*TASK INSTRUCTIONS*: Filter the items below, copying every line that contains the string "alto", with case counting.

*INPUT ROWS*:

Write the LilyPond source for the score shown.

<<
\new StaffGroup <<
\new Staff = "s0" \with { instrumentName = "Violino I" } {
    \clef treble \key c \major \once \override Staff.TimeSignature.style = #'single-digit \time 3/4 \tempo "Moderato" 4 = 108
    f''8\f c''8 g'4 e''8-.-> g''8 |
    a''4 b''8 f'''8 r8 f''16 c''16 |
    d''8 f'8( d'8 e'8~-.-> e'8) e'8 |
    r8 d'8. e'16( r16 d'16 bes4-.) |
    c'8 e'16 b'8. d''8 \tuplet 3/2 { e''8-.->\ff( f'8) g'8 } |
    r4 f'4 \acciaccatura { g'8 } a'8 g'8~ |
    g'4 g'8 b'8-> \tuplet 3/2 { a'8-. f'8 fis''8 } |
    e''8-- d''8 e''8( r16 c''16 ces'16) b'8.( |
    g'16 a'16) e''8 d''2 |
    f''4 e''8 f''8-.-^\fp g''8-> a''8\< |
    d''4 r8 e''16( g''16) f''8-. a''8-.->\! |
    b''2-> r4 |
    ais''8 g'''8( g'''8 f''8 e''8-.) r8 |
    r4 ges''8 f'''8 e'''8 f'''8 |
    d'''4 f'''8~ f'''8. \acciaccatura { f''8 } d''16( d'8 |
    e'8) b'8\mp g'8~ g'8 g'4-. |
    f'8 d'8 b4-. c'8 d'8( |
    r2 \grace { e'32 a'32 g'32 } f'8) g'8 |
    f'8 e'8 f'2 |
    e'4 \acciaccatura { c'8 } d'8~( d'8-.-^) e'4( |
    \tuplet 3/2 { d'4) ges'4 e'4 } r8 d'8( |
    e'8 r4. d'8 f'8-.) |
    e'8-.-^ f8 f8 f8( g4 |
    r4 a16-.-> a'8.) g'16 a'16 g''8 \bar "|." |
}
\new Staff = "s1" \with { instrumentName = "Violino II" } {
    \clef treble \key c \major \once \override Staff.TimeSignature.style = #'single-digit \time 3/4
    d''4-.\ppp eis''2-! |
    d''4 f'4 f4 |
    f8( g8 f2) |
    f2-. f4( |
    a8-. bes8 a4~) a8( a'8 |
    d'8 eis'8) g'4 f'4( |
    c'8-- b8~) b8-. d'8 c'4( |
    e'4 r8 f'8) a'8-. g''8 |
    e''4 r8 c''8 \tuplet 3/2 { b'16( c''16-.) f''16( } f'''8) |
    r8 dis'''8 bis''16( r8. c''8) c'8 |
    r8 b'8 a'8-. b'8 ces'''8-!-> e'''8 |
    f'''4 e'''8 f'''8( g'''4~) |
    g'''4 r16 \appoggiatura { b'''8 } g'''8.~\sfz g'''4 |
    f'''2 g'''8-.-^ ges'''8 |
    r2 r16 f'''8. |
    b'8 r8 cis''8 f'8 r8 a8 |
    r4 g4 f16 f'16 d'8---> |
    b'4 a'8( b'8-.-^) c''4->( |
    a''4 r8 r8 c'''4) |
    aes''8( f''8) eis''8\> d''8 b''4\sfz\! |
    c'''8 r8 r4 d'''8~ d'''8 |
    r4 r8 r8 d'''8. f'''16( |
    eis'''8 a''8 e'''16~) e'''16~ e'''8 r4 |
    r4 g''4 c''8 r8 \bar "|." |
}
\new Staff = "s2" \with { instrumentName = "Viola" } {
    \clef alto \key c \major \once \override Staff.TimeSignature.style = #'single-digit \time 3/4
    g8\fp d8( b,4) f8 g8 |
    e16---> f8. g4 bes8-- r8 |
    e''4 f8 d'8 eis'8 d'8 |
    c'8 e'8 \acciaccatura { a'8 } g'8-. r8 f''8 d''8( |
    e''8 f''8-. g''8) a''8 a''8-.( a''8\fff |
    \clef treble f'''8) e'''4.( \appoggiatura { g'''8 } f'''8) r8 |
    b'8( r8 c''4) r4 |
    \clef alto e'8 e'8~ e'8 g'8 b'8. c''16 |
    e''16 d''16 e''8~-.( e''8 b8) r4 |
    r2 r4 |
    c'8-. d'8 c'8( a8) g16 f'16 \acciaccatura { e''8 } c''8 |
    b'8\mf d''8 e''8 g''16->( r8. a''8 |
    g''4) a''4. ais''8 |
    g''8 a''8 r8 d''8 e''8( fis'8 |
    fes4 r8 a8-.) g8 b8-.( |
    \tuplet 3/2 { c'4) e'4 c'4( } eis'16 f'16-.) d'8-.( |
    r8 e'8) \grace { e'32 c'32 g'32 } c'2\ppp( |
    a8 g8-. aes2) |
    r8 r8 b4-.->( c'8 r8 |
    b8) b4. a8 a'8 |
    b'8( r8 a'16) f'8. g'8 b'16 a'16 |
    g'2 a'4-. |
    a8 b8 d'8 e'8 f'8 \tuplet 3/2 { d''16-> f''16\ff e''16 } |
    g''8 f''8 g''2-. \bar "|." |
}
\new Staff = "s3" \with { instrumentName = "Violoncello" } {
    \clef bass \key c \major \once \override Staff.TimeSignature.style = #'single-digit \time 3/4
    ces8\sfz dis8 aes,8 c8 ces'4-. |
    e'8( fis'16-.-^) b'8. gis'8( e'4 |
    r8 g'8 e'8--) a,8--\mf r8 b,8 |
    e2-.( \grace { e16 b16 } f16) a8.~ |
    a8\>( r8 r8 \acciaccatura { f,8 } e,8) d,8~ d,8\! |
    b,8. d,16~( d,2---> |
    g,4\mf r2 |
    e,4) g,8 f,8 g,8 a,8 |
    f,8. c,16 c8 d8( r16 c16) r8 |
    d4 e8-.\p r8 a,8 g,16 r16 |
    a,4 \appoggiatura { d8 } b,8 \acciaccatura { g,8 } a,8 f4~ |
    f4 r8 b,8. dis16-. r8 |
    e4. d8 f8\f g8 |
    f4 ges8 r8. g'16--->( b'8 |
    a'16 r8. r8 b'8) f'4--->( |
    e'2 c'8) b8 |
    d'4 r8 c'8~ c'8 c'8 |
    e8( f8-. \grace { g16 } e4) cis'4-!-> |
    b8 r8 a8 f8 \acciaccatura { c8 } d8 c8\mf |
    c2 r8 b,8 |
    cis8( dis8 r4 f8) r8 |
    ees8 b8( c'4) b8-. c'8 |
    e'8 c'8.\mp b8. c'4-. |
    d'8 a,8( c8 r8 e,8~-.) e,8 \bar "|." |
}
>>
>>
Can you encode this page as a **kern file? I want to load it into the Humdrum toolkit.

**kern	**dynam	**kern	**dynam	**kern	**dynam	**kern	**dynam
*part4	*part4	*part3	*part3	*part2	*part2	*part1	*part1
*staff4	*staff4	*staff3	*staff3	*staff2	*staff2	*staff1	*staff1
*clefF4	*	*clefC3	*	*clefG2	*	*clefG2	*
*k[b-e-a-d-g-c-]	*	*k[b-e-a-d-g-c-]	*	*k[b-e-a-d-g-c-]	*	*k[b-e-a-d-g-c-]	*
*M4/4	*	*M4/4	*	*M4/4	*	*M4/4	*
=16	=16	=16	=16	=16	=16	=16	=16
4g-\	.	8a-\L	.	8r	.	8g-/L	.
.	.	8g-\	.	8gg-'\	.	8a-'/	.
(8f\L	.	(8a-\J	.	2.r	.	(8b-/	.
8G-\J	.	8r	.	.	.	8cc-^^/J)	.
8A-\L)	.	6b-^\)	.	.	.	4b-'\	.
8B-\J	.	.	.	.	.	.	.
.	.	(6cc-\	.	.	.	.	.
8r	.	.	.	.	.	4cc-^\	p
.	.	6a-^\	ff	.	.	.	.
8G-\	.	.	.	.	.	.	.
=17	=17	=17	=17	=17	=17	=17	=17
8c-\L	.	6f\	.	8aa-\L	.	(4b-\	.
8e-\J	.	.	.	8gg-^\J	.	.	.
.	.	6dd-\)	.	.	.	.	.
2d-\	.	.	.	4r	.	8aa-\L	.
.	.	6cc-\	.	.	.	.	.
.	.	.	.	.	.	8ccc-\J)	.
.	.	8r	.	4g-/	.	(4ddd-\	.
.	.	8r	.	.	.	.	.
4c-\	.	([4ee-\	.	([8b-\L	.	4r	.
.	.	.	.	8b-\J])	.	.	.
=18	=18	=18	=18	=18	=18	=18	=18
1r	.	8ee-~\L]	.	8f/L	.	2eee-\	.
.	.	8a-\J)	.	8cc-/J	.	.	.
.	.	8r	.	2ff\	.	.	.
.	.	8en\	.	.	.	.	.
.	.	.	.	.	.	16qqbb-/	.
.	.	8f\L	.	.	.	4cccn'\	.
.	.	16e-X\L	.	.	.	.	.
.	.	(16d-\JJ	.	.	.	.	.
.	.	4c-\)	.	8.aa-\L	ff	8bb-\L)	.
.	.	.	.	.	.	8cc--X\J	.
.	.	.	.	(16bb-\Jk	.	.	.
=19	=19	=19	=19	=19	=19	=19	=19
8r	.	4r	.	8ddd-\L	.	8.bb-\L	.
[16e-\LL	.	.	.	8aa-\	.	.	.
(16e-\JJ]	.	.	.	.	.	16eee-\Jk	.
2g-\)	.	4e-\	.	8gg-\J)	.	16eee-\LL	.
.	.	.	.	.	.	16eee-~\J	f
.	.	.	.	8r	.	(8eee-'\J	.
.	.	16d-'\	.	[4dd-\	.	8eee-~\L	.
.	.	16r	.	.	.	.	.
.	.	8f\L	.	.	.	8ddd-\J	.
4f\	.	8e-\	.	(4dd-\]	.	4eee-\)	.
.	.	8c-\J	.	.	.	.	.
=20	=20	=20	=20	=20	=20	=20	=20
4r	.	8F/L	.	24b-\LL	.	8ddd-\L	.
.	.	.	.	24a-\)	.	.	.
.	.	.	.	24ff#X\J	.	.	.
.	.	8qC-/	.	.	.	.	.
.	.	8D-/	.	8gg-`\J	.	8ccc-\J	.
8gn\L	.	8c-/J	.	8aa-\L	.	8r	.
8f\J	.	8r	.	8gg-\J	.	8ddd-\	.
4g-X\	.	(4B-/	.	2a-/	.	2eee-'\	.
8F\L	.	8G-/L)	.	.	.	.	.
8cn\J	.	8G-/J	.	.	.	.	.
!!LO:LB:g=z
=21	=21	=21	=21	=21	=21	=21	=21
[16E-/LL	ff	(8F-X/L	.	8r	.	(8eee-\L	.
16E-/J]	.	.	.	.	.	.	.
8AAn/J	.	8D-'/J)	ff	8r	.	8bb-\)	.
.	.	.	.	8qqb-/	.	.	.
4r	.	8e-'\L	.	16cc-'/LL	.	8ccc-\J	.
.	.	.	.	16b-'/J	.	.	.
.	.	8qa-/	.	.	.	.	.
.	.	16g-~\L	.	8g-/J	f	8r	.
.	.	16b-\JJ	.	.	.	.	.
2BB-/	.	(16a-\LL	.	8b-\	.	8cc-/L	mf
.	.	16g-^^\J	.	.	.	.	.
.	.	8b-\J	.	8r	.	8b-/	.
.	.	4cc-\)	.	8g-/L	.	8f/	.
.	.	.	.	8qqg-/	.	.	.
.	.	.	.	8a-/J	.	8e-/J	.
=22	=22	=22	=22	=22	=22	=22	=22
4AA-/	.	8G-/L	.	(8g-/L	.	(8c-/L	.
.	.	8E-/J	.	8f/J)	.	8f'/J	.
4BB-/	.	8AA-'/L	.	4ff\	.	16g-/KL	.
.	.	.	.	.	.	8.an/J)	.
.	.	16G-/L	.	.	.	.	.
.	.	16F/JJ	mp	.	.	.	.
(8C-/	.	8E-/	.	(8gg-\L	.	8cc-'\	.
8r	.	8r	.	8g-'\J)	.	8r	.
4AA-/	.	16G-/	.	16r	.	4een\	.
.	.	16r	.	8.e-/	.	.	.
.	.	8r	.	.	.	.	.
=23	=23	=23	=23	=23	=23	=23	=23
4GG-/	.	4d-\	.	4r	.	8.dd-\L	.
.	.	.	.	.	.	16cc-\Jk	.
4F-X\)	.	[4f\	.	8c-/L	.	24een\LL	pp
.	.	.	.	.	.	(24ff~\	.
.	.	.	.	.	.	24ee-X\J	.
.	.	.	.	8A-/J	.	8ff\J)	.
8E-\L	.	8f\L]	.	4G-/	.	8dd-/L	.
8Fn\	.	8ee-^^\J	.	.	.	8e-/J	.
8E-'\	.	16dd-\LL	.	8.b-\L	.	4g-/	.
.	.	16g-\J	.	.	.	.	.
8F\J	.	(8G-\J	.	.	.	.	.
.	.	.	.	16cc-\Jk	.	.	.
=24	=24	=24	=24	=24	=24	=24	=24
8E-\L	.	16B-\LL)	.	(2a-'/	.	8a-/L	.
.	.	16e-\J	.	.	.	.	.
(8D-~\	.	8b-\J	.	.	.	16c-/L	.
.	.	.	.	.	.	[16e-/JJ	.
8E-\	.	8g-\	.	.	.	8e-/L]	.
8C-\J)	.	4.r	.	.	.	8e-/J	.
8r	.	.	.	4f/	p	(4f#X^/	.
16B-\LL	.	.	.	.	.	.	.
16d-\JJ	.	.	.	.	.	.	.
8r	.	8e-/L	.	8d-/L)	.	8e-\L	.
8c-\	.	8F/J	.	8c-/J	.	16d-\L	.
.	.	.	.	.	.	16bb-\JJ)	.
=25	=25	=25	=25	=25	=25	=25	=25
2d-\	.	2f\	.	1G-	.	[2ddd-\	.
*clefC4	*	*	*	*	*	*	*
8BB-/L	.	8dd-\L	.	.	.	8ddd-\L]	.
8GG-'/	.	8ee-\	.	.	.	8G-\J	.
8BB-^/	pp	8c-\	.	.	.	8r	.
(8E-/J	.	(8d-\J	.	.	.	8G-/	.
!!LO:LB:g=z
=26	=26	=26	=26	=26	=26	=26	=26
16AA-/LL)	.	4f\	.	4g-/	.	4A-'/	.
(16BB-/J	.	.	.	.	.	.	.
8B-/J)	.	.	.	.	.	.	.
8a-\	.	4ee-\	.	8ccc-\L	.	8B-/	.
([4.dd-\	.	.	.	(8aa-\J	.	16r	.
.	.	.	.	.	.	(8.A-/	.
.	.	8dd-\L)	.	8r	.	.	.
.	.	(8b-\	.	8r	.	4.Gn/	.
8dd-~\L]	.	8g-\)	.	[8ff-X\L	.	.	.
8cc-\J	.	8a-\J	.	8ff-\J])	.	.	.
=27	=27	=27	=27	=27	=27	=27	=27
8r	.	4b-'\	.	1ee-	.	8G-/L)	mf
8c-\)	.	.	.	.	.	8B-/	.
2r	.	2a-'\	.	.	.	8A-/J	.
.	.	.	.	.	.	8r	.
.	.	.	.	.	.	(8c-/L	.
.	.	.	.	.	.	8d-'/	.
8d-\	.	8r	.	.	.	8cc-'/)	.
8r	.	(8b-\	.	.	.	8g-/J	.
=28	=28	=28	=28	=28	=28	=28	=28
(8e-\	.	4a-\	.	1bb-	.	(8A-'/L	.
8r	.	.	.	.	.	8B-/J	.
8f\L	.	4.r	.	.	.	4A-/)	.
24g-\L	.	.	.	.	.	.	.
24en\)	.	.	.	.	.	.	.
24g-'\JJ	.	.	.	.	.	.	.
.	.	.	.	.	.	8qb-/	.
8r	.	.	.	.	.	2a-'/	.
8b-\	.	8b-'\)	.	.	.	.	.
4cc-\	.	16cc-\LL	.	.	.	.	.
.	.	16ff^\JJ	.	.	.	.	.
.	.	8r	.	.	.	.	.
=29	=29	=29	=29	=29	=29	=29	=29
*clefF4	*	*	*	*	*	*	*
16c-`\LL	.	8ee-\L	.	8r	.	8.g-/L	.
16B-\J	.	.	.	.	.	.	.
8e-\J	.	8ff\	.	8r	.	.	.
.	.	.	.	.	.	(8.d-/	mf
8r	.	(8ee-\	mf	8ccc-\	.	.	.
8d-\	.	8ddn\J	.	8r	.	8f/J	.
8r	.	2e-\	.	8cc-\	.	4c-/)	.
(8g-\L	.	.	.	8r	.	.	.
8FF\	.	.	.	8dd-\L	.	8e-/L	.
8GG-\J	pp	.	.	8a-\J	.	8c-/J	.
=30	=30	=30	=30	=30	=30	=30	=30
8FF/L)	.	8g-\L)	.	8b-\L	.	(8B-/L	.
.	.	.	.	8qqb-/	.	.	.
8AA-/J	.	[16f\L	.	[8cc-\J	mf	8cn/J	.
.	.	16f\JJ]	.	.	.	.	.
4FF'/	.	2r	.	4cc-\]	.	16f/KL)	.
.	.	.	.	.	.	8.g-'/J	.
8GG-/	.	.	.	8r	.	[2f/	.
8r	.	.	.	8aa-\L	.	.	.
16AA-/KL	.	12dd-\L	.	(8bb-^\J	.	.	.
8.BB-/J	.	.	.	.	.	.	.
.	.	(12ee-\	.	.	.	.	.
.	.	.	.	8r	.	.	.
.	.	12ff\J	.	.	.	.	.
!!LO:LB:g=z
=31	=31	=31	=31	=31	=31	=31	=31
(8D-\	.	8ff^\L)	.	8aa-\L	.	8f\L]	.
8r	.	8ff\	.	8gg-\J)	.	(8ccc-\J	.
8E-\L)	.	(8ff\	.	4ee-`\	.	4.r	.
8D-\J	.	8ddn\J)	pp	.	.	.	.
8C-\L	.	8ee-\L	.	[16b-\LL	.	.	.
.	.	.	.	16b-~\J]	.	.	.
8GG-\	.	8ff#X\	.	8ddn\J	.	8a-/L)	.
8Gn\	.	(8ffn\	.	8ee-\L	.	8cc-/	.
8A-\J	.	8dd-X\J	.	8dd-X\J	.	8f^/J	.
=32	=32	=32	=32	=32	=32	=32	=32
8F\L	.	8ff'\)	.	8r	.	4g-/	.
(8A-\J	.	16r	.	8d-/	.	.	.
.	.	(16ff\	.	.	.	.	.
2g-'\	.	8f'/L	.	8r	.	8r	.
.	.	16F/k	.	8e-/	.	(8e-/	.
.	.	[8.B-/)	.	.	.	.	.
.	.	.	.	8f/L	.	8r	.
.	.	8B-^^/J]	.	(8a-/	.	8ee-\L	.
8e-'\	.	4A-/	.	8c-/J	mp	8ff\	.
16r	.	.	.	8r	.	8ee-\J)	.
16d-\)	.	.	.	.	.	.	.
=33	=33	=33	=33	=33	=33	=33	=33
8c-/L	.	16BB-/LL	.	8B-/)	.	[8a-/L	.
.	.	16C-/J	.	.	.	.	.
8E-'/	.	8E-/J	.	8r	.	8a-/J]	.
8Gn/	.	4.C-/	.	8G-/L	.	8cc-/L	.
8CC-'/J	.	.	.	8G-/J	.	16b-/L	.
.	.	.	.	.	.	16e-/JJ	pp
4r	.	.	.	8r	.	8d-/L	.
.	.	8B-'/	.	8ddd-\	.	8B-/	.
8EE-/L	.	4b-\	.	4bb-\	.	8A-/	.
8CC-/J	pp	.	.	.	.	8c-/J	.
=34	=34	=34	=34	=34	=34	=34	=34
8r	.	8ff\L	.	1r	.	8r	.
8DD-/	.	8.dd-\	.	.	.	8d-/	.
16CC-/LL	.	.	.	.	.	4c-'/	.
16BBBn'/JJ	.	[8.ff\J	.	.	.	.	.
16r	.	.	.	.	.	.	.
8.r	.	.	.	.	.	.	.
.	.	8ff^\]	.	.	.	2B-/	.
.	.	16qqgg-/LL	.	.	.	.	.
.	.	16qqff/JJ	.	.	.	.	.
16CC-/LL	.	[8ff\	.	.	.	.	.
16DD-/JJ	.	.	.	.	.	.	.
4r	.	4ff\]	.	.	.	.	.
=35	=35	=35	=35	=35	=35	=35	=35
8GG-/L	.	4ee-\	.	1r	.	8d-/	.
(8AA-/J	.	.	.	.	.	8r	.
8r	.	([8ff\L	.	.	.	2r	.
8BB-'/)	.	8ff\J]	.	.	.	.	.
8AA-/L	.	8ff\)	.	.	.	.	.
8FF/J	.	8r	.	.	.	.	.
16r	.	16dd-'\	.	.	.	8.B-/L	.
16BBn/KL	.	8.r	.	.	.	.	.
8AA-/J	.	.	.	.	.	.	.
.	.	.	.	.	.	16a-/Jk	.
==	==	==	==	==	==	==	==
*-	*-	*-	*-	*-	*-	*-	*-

*OUTPUT FOR THIS EXERCISE*:
    \clef alto \key c \major \once \override Staff.TimeSignature.style = #'single-digit \time 3/4
    \clef alto e'8 e'8~ e'8 g'8 b'8. c''16 |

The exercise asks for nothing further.